◆ **TO-DO ITEM**: Within the entries below, output exactly the lines between the line containing "building: none -> [122,188,145,219]" and the line containing "building: [70,107,151,187] -> none", inclusive, and omit any picture.

◆ **LISTED RECORDS**:
_ _ _

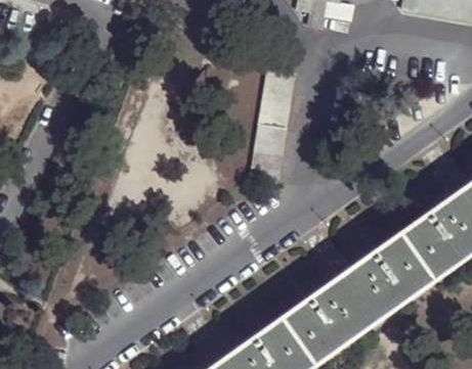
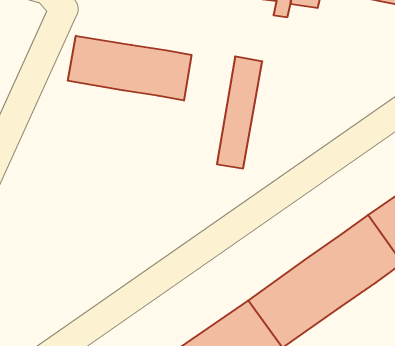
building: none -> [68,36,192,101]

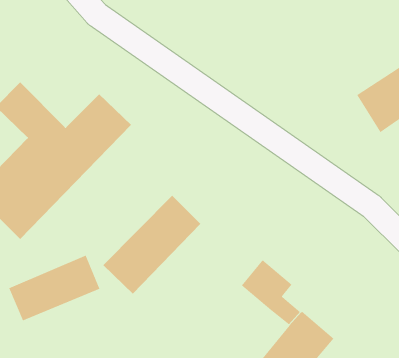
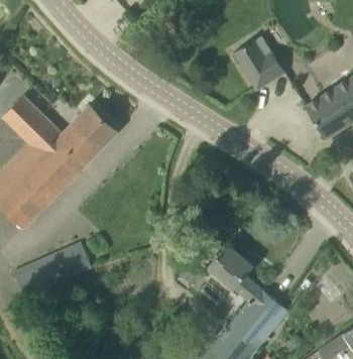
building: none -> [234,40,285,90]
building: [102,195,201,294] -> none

_ _ _

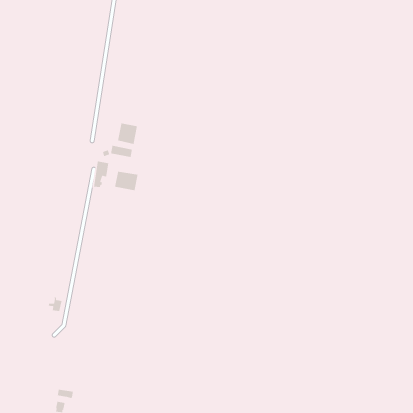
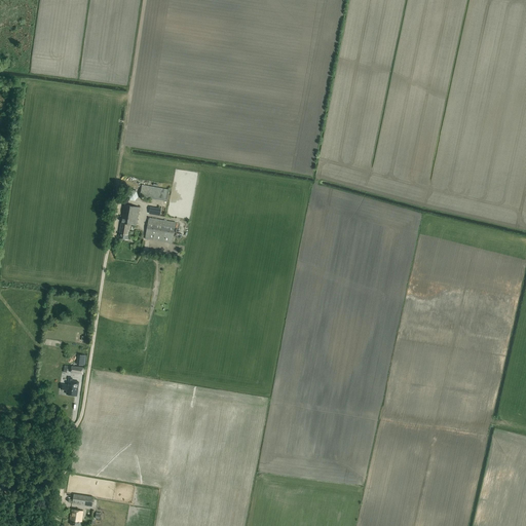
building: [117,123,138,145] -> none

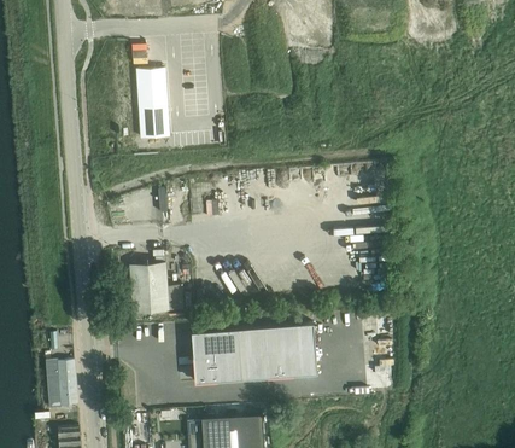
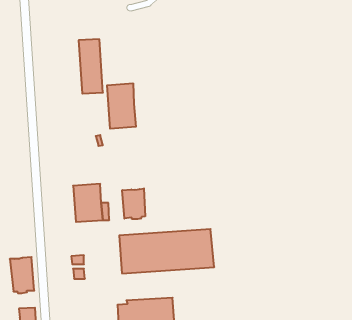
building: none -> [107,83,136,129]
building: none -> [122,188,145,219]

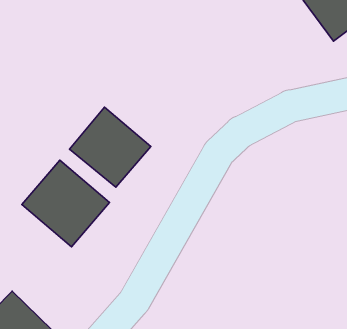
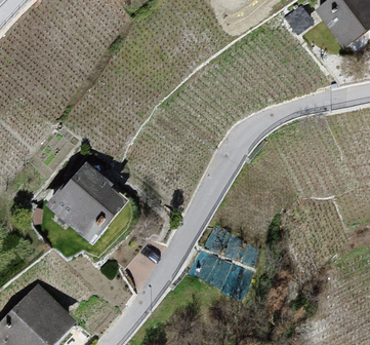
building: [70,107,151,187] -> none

_ _ _

◆ **RESPONSE TO THIS EXERCISE**:
building: none -> [122,188,145,219]

building: [70,107,151,187] -> none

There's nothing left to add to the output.